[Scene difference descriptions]
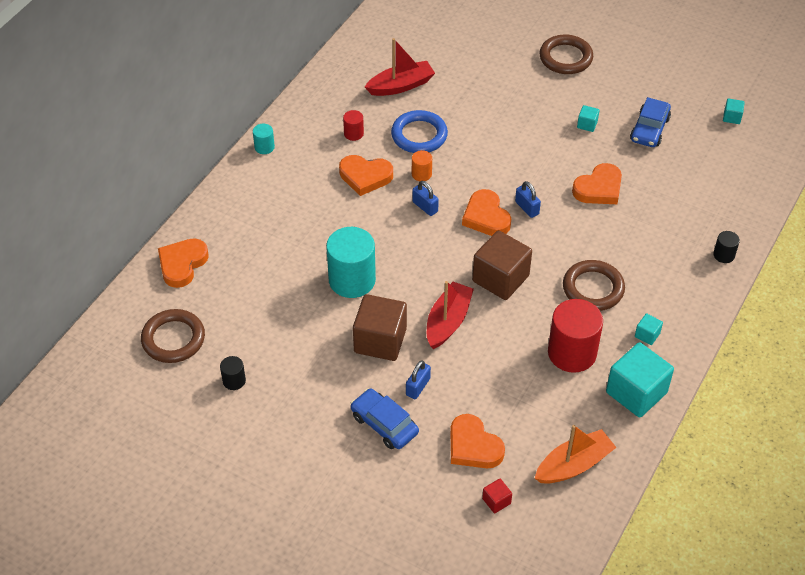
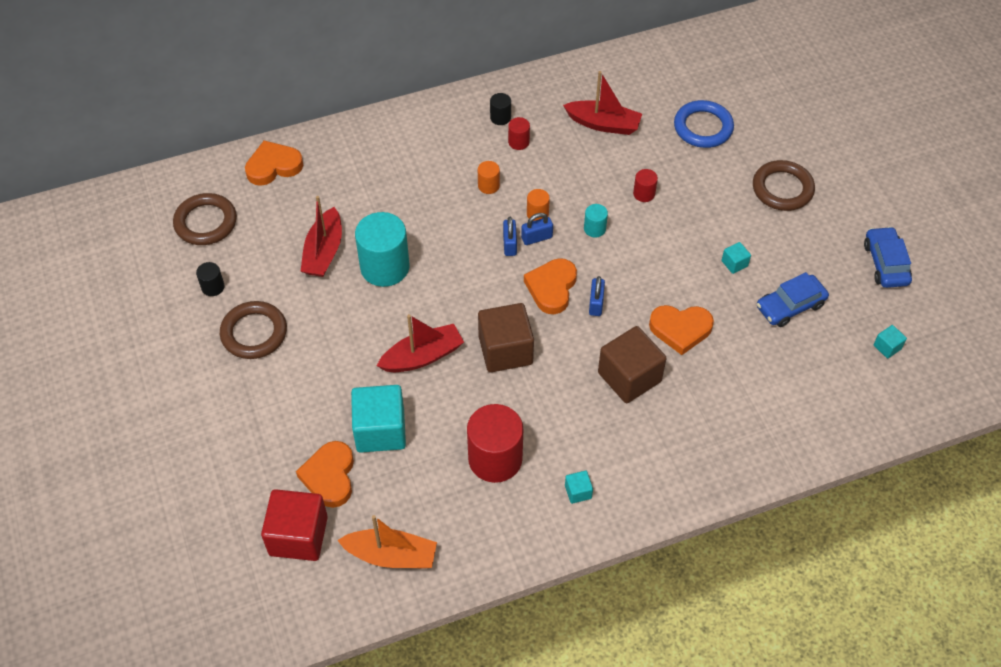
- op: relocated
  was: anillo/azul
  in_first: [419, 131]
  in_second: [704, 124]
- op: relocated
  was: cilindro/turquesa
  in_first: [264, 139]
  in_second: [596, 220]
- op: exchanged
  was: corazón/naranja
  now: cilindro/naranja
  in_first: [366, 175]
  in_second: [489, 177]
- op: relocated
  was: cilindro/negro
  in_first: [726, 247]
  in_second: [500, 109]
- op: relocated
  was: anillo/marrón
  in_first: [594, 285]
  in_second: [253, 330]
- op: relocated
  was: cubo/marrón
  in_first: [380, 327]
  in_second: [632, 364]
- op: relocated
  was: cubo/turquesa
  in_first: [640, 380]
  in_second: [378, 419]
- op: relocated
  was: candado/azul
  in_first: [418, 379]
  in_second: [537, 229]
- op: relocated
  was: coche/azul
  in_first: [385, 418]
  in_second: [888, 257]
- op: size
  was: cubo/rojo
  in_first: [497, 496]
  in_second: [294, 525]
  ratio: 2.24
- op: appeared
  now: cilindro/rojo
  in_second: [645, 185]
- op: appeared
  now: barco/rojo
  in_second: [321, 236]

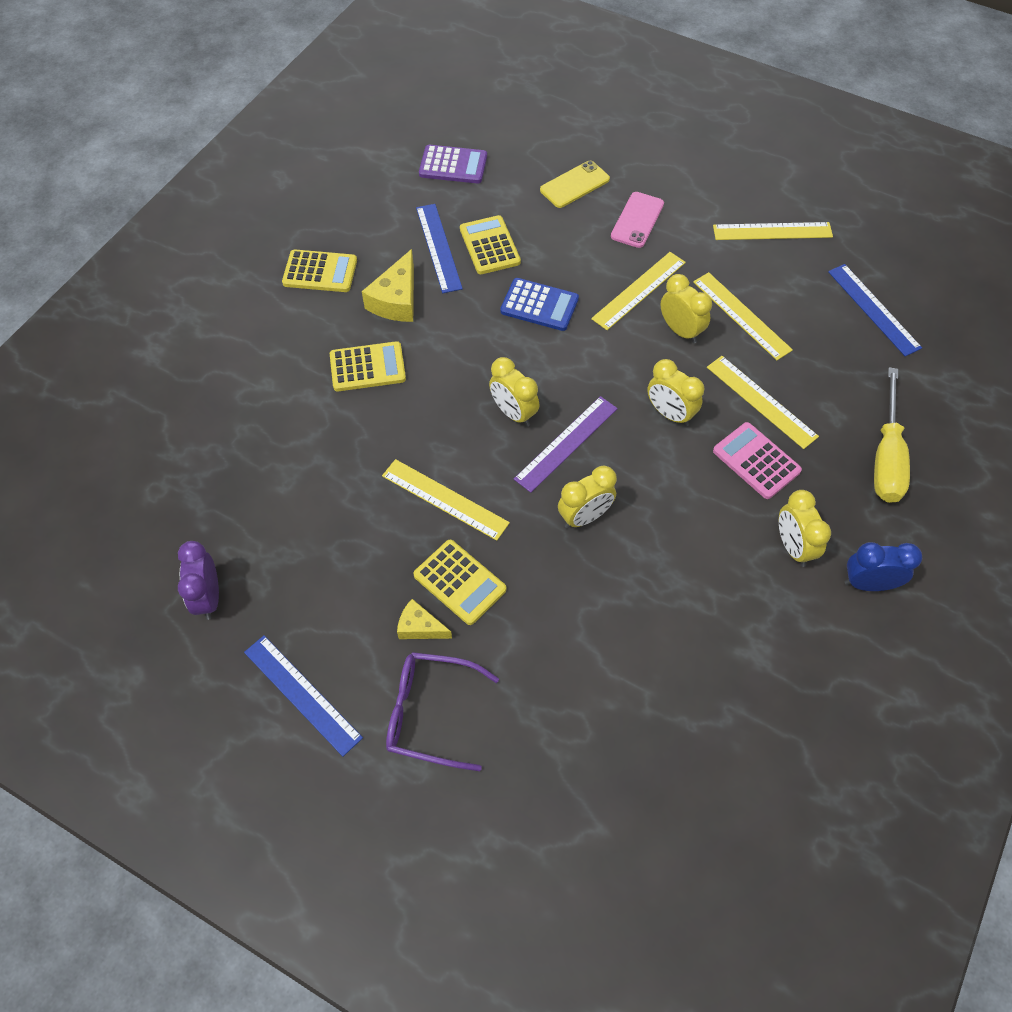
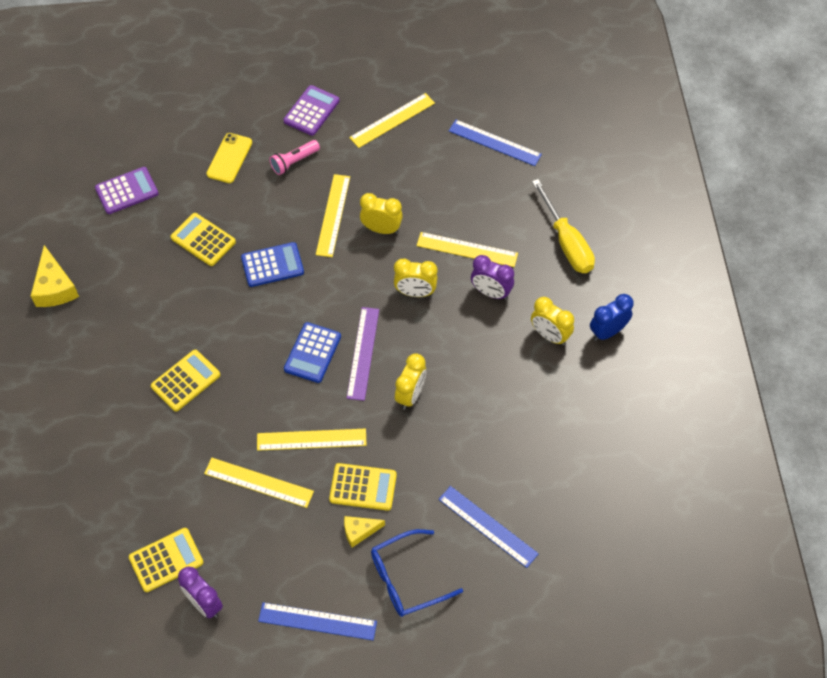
- op: exchanged
  was: móvil/rosa
  now: lámpara de mano/rosa
  in_first: [637, 220]
  in_second: [294, 157]
- op: relocated
  was: regla/azul
  in_first: [439, 248]
  in_second: [489, 527]
- op: relocated
  was: calculadora/amarillo
  in_first: [319, 270]
  in_second: [166, 560]
- op: relocated
  was: queso/amarillo
  in_first: [388, 285]
  in_second: [55, 276]
- op: relocated
  was: regla/amarillo
  in_first: [743, 316]
  in_second: [259, 483]
- op: exchanged
  was: despertador/amarillo
  now: calculadora/azul
  in_first: [514, 392]
  in_second: [312, 352]
- op: exchanged
  was: calculadora/rosa
  now: despertador/morado
  in_first: [757, 460]
  in_second: [492, 277]
- op: colour
  was: gafas/morado
  now: gafas/azul
  in_first: [442, 711]
  in_second: [417, 573]
- op: appeared
  now: calculadora/morado
  in_second: [312, 110]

▸ **Task objective**
Output nothing but the records above, word for word, with the pictures removed.

▸ **Answer**
- op: relocated
  was: anillo/azul
  in_first: [419, 131]
  in_second: [704, 124]
- op: relocated
  was: cilindro/turquesa
  in_first: [264, 139]
  in_second: [596, 220]
- op: exchanged
  was: corazón/naranja
  now: cilindro/naranja
  in_first: [366, 175]
  in_second: [489, 177]
- op: relocated
  was: cilindro/negro
  in_first: [726, 247]
  in_second: [500, 109]
- op: relocated
  was: anillo/marrón
  in_first: [594, 285]
  in_second: [253, 330]
- op: relocated
  was: cubo/marrón
  in_first: [380, 327]
  in_second: [632, 364]
- op: relocated
  was: cubo/turquesa
  in_first: [640, 380]
  in_second: [378, 419]
- op: relocated
  was: candado/azul
  in_first: [418, 379]
  in_second: [537, 229]
- op: relocated
  was: coche/azul
  in_first: [385, 418]
  in_second: [888, 257]
- op: size
  was: cubo/rojo
  in_first: [497, 496]
  in_second: [294, 525]
  ratio: 2.24
- op: appeared
  now: cilindro/rojo
  in_second: [645, 185]
- op: appeared
  now: barco/rojo
  in_second: [321, 236]

- op: exchanged
  was: móvil/rosa
  now: lámpara de mano/rosa
  in_first: [637, 220]
  in_second: [294, 157]
- op: relocated
  was: regla/azul
  in_first: [439, 248]
  in_second: [489, 527]
- op: relocated
  was: calculadora/amarillo
  in_first: [319, 270]
  in_second: [166, 560]
- op: relocated
  was: queso/amarillo
  in_first: [388, 285]
  in_second: [55, 276]
- op: relocated
  was: regla/amarillo
  in_first: [743, 316]
  in_second: [259, 483]
- op: exchanged
  was: despertador/amarillo
  now: calculadora/azul
  in_first: [514, 392]
  in_second: [312, 352]
- op: exchanged
  was: calculadora/rosa
  now: despertador/morado
  in_first: [757, 460]
  in_second: [492, 277]
- op: colour
  was: gafas/morado
  now: gafas/azul
  in_first: [442, 711]
  in_second: [417, 573]
- op: appeared
  now: calculadora/morado
  in_second: [312, 110]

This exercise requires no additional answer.